*Task:* Please say how many lines of the entries below contain the word "plus", and leave out everything else.

[Opening Data provided section]

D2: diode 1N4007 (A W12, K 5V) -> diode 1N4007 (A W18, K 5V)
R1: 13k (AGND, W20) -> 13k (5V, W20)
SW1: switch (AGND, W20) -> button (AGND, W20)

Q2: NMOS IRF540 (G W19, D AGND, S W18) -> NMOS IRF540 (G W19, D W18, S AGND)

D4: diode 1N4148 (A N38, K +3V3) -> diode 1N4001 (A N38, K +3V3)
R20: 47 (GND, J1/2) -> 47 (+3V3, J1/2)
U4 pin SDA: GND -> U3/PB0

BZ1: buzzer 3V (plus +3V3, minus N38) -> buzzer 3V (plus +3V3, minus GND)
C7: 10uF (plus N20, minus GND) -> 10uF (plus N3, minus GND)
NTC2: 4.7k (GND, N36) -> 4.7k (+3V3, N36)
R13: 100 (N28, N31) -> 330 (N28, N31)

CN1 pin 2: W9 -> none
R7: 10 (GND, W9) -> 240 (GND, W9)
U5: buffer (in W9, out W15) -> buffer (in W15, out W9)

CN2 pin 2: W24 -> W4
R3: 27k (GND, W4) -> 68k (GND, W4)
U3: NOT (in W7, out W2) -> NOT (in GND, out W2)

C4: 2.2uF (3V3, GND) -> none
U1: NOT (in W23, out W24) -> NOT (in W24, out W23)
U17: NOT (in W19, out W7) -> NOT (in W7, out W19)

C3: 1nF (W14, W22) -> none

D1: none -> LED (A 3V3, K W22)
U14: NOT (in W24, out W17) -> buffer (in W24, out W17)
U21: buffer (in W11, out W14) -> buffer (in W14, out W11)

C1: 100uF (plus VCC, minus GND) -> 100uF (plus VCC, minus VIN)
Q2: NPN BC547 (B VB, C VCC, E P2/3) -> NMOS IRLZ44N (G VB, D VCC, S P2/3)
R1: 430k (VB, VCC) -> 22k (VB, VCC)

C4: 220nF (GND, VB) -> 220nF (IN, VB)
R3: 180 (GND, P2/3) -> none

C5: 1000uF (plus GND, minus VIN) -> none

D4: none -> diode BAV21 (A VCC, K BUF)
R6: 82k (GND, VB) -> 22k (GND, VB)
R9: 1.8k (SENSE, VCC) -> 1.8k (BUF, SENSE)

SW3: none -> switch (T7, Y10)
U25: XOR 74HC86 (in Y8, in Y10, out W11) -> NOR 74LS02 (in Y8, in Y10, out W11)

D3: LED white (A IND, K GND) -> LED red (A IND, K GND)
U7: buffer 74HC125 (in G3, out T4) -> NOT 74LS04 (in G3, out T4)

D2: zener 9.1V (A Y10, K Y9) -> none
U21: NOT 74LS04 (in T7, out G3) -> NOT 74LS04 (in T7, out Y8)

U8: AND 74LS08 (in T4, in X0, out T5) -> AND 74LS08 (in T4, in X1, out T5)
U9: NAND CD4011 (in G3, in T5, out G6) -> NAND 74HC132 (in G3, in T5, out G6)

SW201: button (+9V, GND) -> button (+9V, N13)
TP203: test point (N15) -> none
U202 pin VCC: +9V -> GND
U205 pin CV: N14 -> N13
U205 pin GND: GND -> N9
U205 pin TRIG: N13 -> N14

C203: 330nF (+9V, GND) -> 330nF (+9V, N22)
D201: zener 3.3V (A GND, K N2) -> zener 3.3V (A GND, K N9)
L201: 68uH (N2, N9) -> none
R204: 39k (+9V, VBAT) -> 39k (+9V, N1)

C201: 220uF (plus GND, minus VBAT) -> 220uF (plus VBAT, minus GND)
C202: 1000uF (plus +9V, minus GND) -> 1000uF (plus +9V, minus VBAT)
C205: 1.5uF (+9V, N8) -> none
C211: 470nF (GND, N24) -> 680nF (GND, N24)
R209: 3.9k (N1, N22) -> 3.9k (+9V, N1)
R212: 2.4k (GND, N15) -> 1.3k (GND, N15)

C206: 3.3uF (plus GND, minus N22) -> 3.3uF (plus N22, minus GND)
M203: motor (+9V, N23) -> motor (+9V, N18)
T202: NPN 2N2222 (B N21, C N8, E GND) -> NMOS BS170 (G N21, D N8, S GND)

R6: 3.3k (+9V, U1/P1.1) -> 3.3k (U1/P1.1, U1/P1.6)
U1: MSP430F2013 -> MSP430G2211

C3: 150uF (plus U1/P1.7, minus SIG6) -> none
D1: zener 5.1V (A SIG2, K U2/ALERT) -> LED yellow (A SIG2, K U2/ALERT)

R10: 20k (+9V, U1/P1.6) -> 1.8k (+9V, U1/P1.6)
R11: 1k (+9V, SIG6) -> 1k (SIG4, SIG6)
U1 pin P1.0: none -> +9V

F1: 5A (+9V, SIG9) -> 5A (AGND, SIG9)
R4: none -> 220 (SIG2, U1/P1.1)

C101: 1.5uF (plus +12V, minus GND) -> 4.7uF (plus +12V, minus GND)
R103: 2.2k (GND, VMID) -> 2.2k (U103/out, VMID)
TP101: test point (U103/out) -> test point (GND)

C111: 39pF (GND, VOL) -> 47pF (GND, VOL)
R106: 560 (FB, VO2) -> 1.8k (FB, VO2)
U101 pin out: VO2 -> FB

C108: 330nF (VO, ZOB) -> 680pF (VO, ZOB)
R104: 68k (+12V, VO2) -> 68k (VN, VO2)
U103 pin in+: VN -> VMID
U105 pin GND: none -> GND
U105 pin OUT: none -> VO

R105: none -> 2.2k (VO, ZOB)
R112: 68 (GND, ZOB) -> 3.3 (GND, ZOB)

[Closing Data provided section]

*Task solution:* 9